» REQUIRED ACTION:
Please transcribe every record below exactly as written.

[Opening DATA UNDER STUDY section]

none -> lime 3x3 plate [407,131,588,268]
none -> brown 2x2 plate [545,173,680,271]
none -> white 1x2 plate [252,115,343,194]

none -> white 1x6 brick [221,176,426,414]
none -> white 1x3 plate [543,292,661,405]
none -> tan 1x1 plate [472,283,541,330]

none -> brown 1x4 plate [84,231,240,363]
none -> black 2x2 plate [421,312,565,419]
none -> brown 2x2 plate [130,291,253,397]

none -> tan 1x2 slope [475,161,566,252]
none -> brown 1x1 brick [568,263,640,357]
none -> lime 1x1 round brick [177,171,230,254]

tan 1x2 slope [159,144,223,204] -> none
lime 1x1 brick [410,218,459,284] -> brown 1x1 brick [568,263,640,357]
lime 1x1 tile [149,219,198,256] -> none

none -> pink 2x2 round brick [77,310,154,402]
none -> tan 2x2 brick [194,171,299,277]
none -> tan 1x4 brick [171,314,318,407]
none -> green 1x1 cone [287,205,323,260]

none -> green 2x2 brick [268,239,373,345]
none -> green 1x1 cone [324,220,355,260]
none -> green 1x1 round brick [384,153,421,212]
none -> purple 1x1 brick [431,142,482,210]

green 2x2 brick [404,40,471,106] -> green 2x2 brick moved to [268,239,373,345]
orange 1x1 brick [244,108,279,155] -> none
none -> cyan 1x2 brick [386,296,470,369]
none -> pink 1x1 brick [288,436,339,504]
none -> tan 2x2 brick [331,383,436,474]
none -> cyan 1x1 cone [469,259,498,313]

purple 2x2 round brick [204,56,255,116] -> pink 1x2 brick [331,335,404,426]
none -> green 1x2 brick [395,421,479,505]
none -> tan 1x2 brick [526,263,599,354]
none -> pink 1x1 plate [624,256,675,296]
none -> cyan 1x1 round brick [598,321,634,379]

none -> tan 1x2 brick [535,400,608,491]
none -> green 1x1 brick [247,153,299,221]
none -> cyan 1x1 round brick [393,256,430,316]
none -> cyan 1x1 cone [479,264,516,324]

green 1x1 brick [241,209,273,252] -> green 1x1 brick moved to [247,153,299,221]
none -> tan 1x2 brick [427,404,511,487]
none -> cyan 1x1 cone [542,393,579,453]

[Closing DATA UNDER STUDY section]

» RESULT OF THE EXERCISE:
none -> lime 3x3 plate [407,131,588,268]
none -> brown 2x2 plate [545,173,680,271]
none -> white 1x2 plate [252,115,343,194]

none -> white 1x6 brick [221,176,426,414]
none -> white 1x3 plate [543,292,661,405]
none -> tan 1x1 plate [472,283,541,330]

none -> brown 1x4 plate [84,231,240,363]
none -> black 2x2 plate [421,312,565,419]
none -> brown 2x2 plate [130,291,253,397]

none -> tan 1x2 slope [475,161,566,252]
none -> brown 1x1 brick [568,263,640,357]
none -> lime 1x1 round brick [177,171,230,254]

tan 1x2 slope [159,144,223,204] -> none
lime 1x1 brick [410,218,459,284] -> brown 1x1 brick [568,263,640,357]
lime 1x1 tile [149,219,198,256] -> none

none -> pink 2x2 round brick [77,310,154,402]
none -> tan 2x2 brick [194,171,299,277]
none -> tan 1x4 brick [171,314,318,407]
none -> green 1x1 cone [287,205,323,260]

none -> green 2x2 brick [268,239,373,345]
none -> green 1x1 cone [324,220,355,260]
none -> green 1x1 round brick [384,153,421,212]
none -> purple 1x1 brick [431,142,482,210]

green 2x2 brick [404,40,471,106] -> green 2x2 brick moved to [268,239,373,345]
orange 1x1 brick [244,108,279,155] -> none
none -> cyan 1x2 brick [386,296,470,369]
none -> pink 1x1 brick [288,436,339,504]
none -> tan 2x2 brick [331,383,436,474]
none -> cyan 1x1 cone [469,259,498,313]

purple 2x2 round brick [204,56,255,116] -> pink 1x2 brick [331,335,404,426]
none -> green 1x2 brick [395,421,479,505]
none -> tan 1x2 brick [526,263,599,354]
none -> pink 1x1 plate [624,256,675,296]
none -> cyan 1x1 round brick [598,321,634,379]

none -> tan 1x2 brick [535,400,608,491]
none -> green 1x1 brick [247,153,299,221]
none -> cyan 1x1 round brick [393,256,430,316]
none -> cyan 1x1 cone [479,264,516,324]

green 1x1 brick [241,209,273,252] -> green 1x1 brick moved to [247,153,299,221]
none -> tan 1x2 brick [427,404,511,487]
none -> cyan 1x1 cone [542,393,579,453]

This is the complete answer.